**Extracted data:**

##########

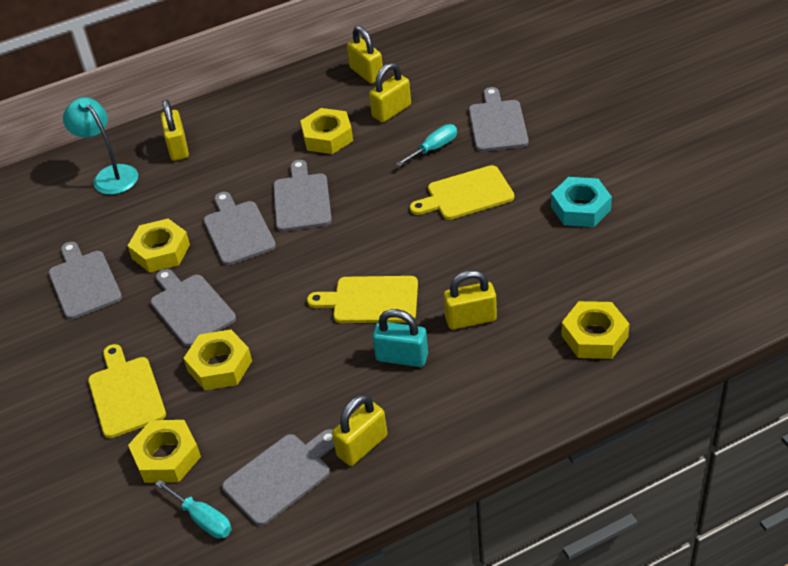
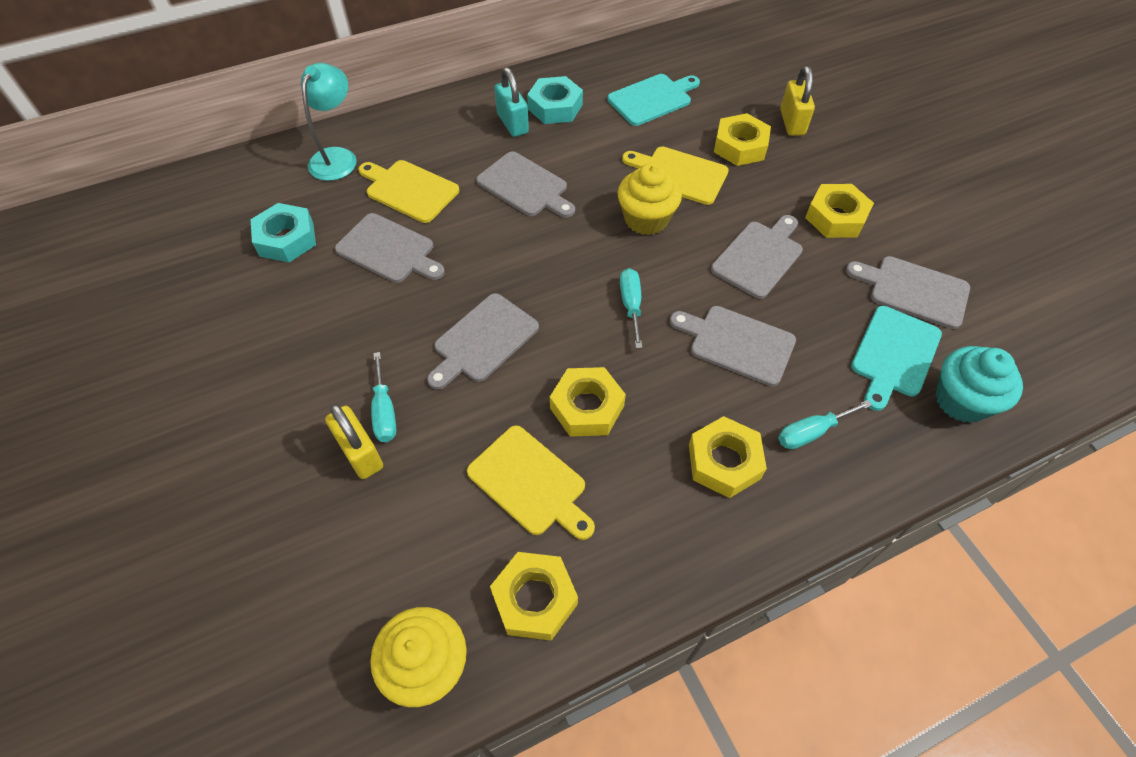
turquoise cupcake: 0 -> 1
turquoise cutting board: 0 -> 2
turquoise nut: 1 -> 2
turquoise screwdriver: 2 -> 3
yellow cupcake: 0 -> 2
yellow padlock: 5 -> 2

##########

**Task statement:** Present each line from the listing that holds the string "turquoise".

**Written reply:**
turquoise cupcake: 0 -> 1
turquoise cutting board: 0 -> 2
turquoise nut: 1 -> 2
turquoise screwdriver: 2 -> 3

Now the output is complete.